↓↓↓

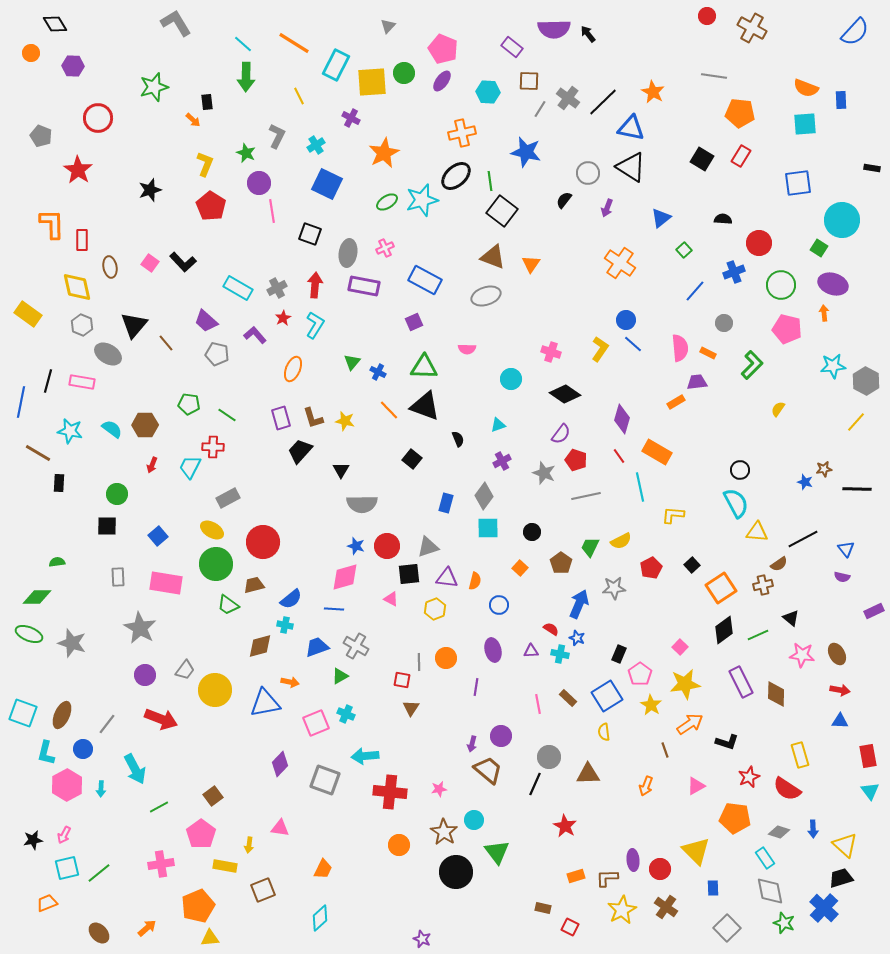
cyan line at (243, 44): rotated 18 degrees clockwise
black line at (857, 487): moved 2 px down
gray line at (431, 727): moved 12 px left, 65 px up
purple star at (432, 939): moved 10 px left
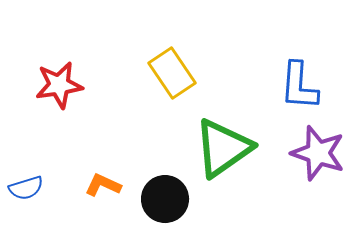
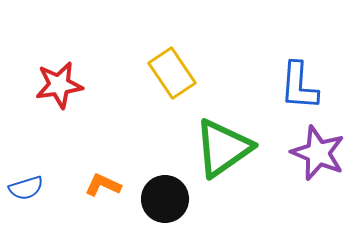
purple star: rotated 4 degrees clockwise
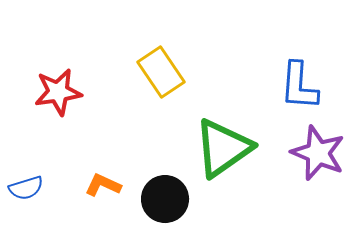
yellow rectangle: moved 11 px left, 1 px up
red star: moved 1 px left, 7 px down
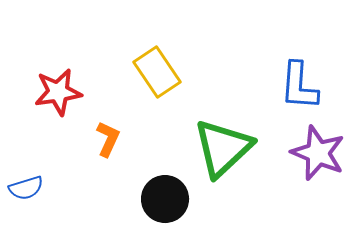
yellow rectangle: moved 4 px left
green triangle: rotated 8 degrees counterclockwise
orange L-shape: moved 5 px right, 46 px up; rotated 90 degrees clockwise
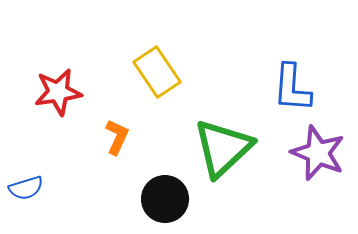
blue L-shape: moved 7 px left, 2 px down
orange L-shape: moved 9 px right, 2 px up
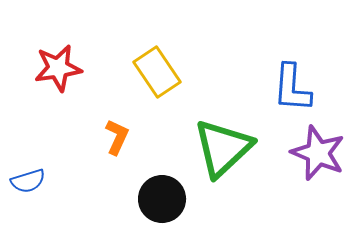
red star: moved 24 px up
blue semicircle: moved 2 px right, 7 px up
black circle: moved 3 px left
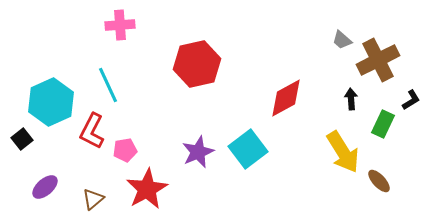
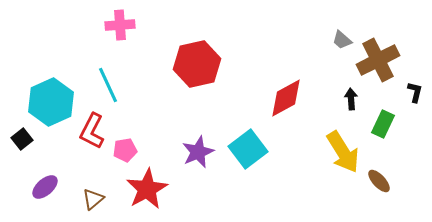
black L-shape: moved 4 px right, 8 px up; rotated 45 degrees counterclockwise
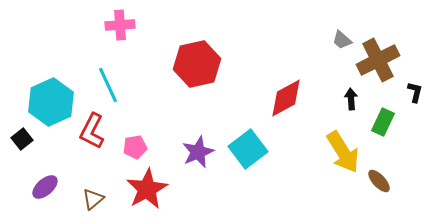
green rectangle: moved 2 px up
pink pentagon: moved 10 px right, 3 px up
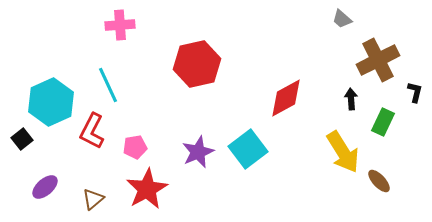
gray trapezoid: moved 21 px up
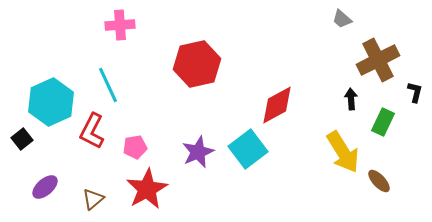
red diamond: moved 9 px left, 7 px down
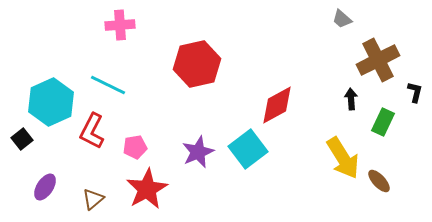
cyan line: rotated 39 degrees counterclockwise
yellow arrow: moved 6 px down
purple ellipse: rotated 16 degrees counterclockwise
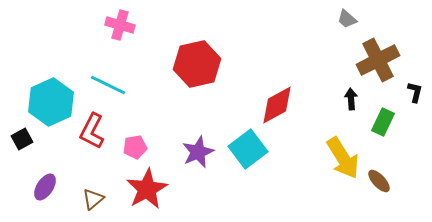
gray trapezoid: moved 5 px right
pink cross: rotated 20 degrees clockwise
black square: rotated 10 degrees clockwise
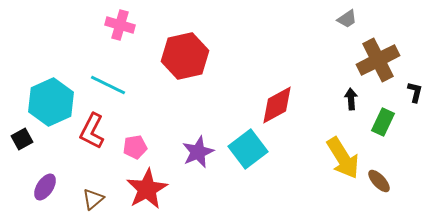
gray trapezoid: rotated 75 degrees counterclockwise
red hexagon: moved 12 px left, 8 px up
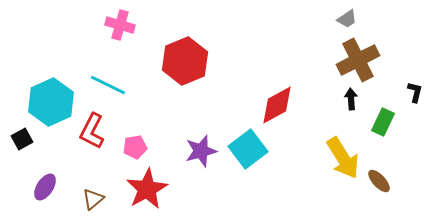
red hexagon: moved 5 px down; rotated 9 degrees counterclockwise
brown cross: moved 20 px left
purple star: moved 3 px right, 1 px up; rotated 8 degrees clockwise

↑↑↑

**WRITTEN REQUEST:**
Return every line of the listing unchanged, from the line containing "gray trapezoid: moved 5 px right" through the end of the listing, leaving out the picture lines.

**ANSWER TO THIS PROBLEM:**
gray trapezoid: moved 5 px right
pink cross: rotated 20 degrees clockwise
black square: rotated 10 degrees clockwise
gray trapezoid: rotated 75 degrees counterclockwise
red hexagon: moved 12 px left, 8 px up
red hexagon: moved 5 px down; rotated 9 degrees counterclockwise
brown cross: moved 20 px left
purple star: moved 3 px right, 1 px up; rotated 8 degrees clockwise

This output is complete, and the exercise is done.